__Extracted information__:
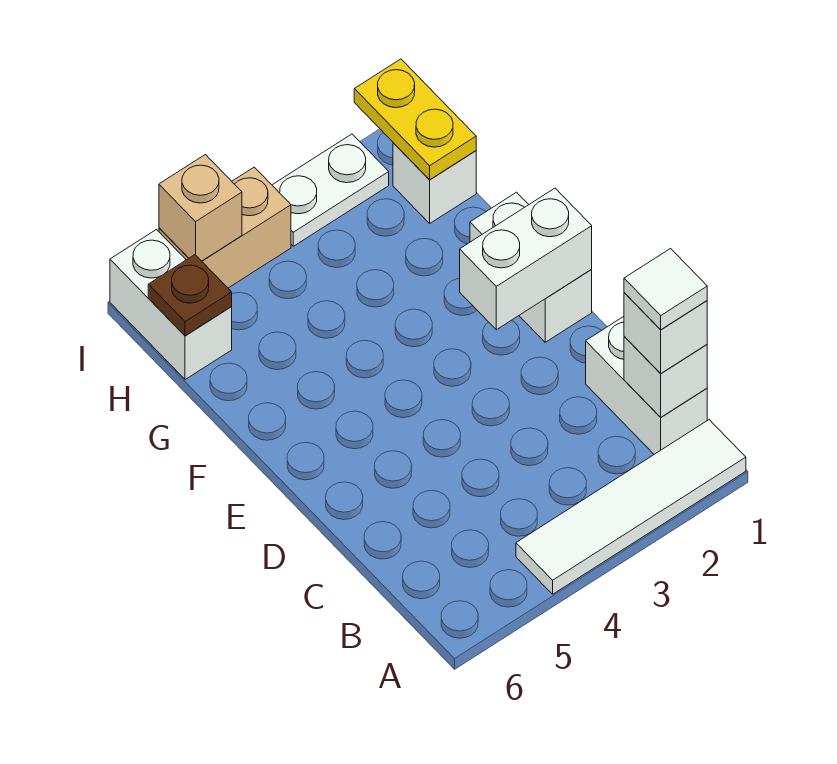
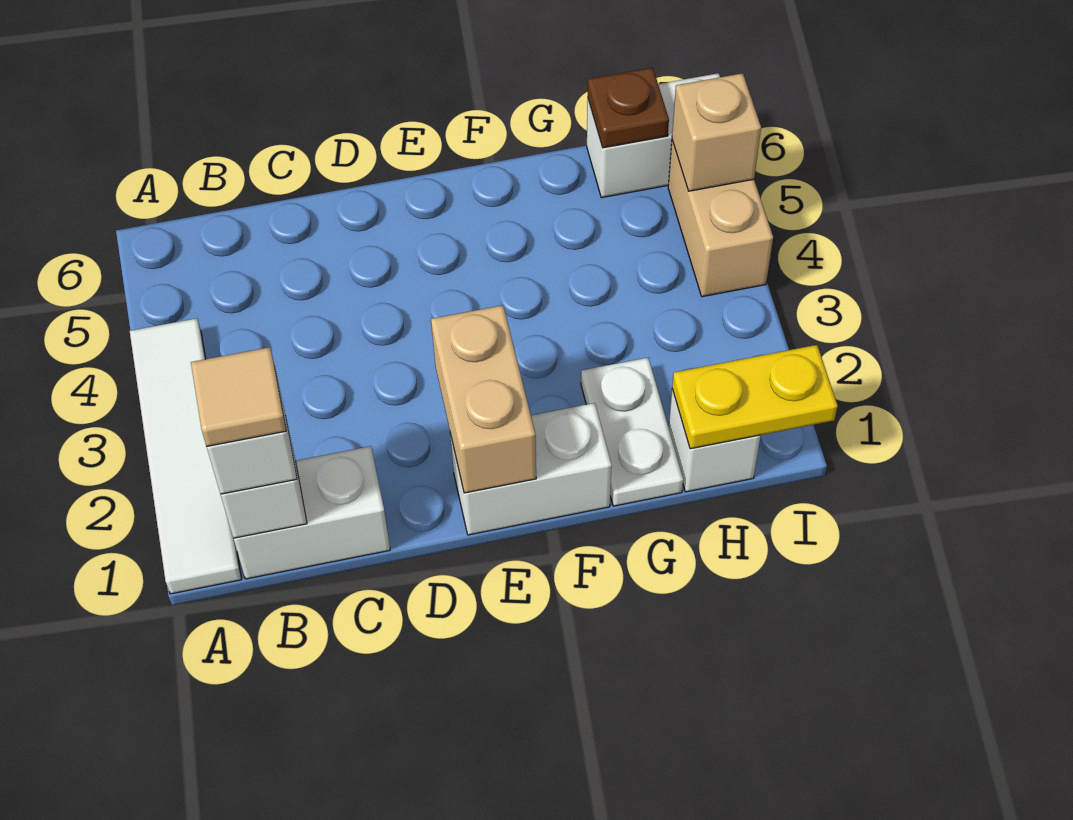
white tile B1 level 4 -> tan tile B1 level 4
white brick E1:E2 level 2 -> tan brick E1:E2 level 2
white plate I2:I3 level 1 -> white plate G1:G2 level 1

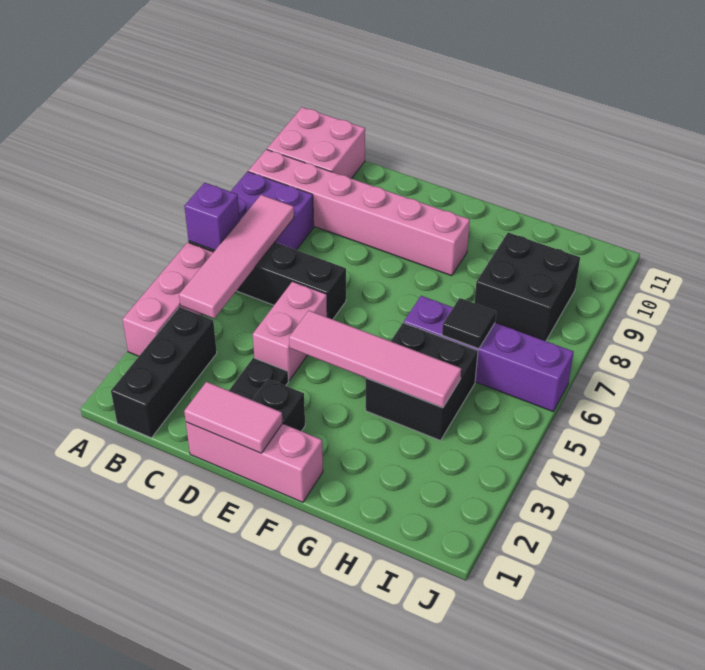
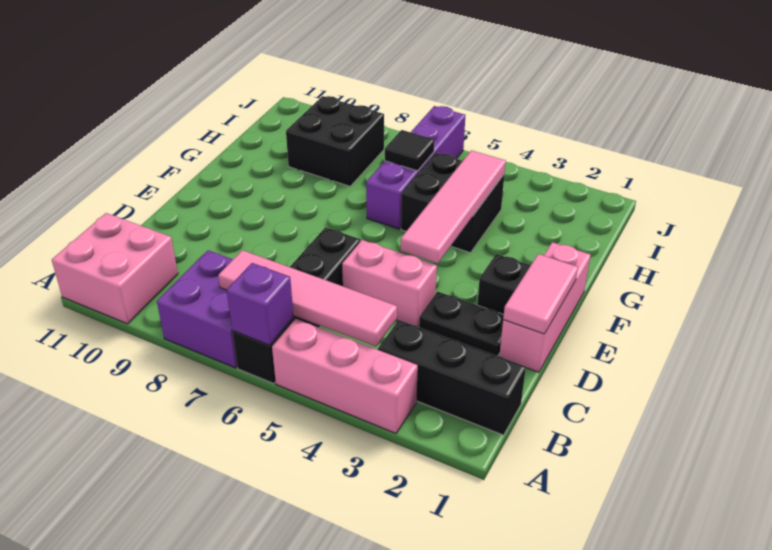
pink brick A9:F9 level 1 -> none

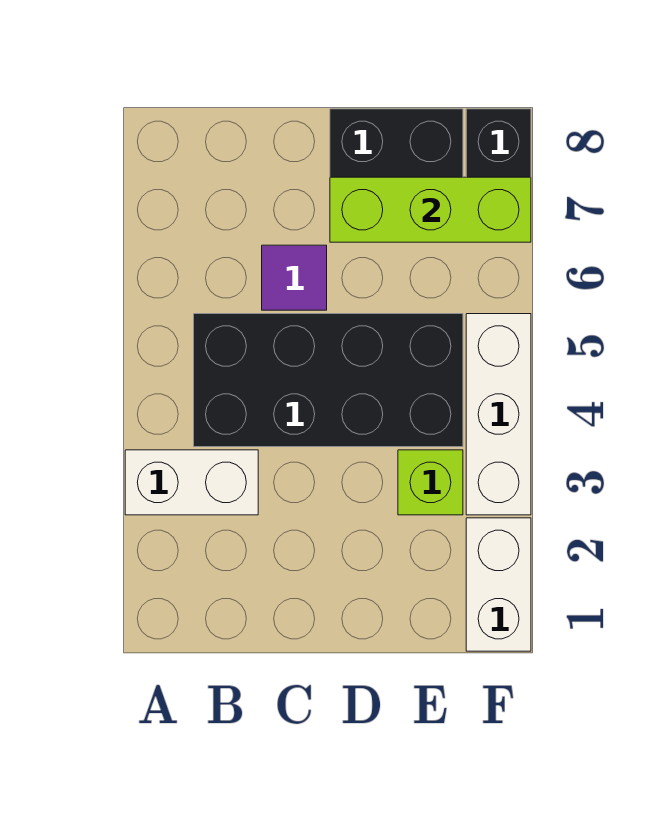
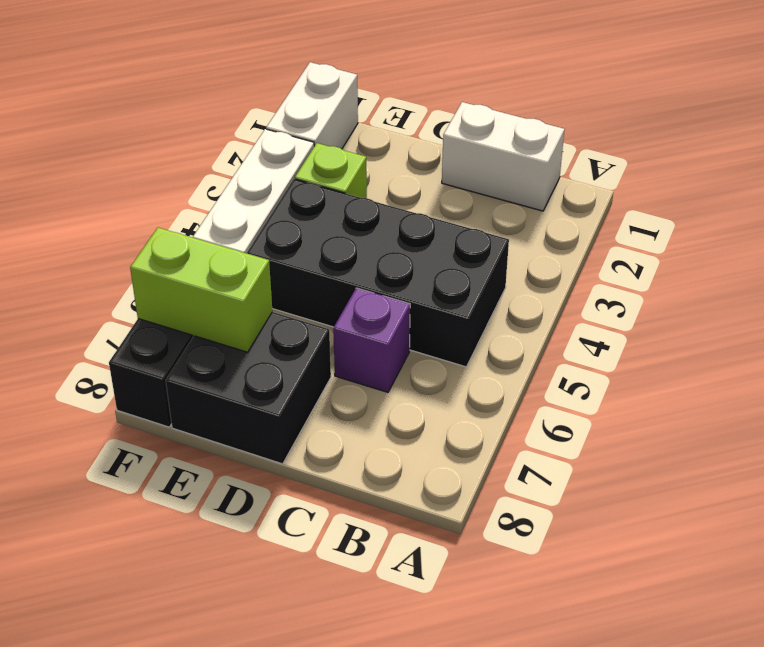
white brick A3:B3 level 1 -> white brick B1:C1 level 1
purple tile C6 level 1 -> purple brick C6 level 1
lime brick D7:F7 level 2 -> lime brick E7:F7 level 2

__Exercise details__:
Produce verbatim the lines starting at the one with "white brick A3:B3" and ending at the last line of the material, both ends included. Add no other line.

__Task output__:
white brick A3:B3 level 1 -> white brick B1:C1 level 1
purple tile C6 level 1 -> purple brick C6 level 1
lime brick D7:F7 level 2 -> lime brick E7:F7 level 2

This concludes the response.